*** Begin section ***

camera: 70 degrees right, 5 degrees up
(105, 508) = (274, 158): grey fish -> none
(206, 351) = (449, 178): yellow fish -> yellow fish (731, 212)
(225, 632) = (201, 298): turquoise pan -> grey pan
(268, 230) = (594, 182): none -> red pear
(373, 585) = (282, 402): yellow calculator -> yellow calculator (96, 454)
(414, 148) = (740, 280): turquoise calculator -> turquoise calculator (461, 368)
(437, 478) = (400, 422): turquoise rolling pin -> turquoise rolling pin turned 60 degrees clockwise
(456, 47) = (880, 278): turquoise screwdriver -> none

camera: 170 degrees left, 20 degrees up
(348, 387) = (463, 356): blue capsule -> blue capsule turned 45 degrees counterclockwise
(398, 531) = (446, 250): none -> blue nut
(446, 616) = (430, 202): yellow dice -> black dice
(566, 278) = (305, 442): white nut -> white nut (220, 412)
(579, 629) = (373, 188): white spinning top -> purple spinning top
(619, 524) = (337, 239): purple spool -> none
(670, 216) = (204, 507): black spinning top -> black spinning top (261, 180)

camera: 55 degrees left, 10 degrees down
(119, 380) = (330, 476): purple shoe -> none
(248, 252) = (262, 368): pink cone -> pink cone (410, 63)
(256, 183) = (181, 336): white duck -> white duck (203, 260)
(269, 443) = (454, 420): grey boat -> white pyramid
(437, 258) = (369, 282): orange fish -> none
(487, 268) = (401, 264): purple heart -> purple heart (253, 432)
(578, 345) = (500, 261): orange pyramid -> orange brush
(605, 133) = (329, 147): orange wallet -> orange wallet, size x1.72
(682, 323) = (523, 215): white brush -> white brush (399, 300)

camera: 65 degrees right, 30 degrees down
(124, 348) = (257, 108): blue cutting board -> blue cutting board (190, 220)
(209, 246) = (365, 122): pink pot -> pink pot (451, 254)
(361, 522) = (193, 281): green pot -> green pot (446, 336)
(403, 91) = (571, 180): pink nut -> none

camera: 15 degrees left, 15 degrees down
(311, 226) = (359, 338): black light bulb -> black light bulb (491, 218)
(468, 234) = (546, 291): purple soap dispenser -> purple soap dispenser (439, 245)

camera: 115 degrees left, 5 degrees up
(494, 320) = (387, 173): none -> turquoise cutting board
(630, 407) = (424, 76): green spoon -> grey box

*** End section ***

Task —
Each entry, exactly as written, should be set down once more.

Answer to this task —
camera: 70 degrees right, 5 degrees up
(105, 508) = (274, 158): grey fish -> none
(206, 351) = (449, 178): yellow fish -> yellow fish (731, 212)
(225, 632) = (201, 298): turquoise pan -> grey pan
(268, 230) = (594, 182): none -> red pear
(373, 585) = (282, 402): yellow calculator -> yellow calculator (96, 454)
(414, 148) = (740, 280): turquoise calculator -> turquoise calculator (461, 368)
(437, 478) = (400, 422): turquoise rolling pin -> turquoise rolling pin turned 60 degrees clockwise
(456, 47) = (880, 278): turquoise screwdriver -> none

camera: 170 degrees left, 20 degrees up
(348, 387) = (463, 356): blue capsule -> blue capsule turned 45 degrees counterclockwise
(398, 531) = (446, 250): none -> blue nut
(446, 616) = (430, 202): yellow dice -> black dice
(566, 278) = (305, 442): white nut -> white nut (220, 412)
(579, 629) = (373, 188): white spinning top -> purple spinning top
(619, 524) = (337, 239): purple spool -> none
(670, 216) = (204, 507): black spinning top -> black spinning top (261, 180)

camera: 55 degrees left, 10 degrees down
(119, 380) = (330, 476): purple shoe -> none
(248, 252) = (262, 368): pink cone -> pink cone (410, 63)
(256, 183) = (181, 336): white duck -> white duck (203, 260)
(269, 443) = (454, 420): grey boat -> white pyramid
(437, 258) = (369, 282): orange fish -> none
(487, 268) = (401, 264): purple heart -> purple heart (253, 432)
(578, 345) = (500, 261): orange pyramid -> orange brush
(605, 133) = (329, 147): orange wallet -> orange wallet, size x1.72
(682, 323) = (523, 215): white brush -> white brush (399, 300)

camera: 65 degrees right, 30 degrees down
(124, 348) = (257, 108): blue cutting board -> blue cutting board (190, 220)
(209, 246) = (365, 122): pink pot -> pink pot (451, 254)
(361, 522) = (193, 281): green pot -> green pot (446, 336)
(403, 91) = (571, 180): pink nut -> none

camera: 15 degrees left, 15 degrees down
(311, 226) = (359, 338): black light bulb -> black light bulb (491, 218)
(468, 234) = (546, 291): purple soap dispenser -> purple soap dispenser (439, 245)

camera: 115 degrees left, 5 degrees up
(494, 320) = (387, 173): none -> turquoise cutting board
(630, 407) = (424, 76): green spoon -> grey box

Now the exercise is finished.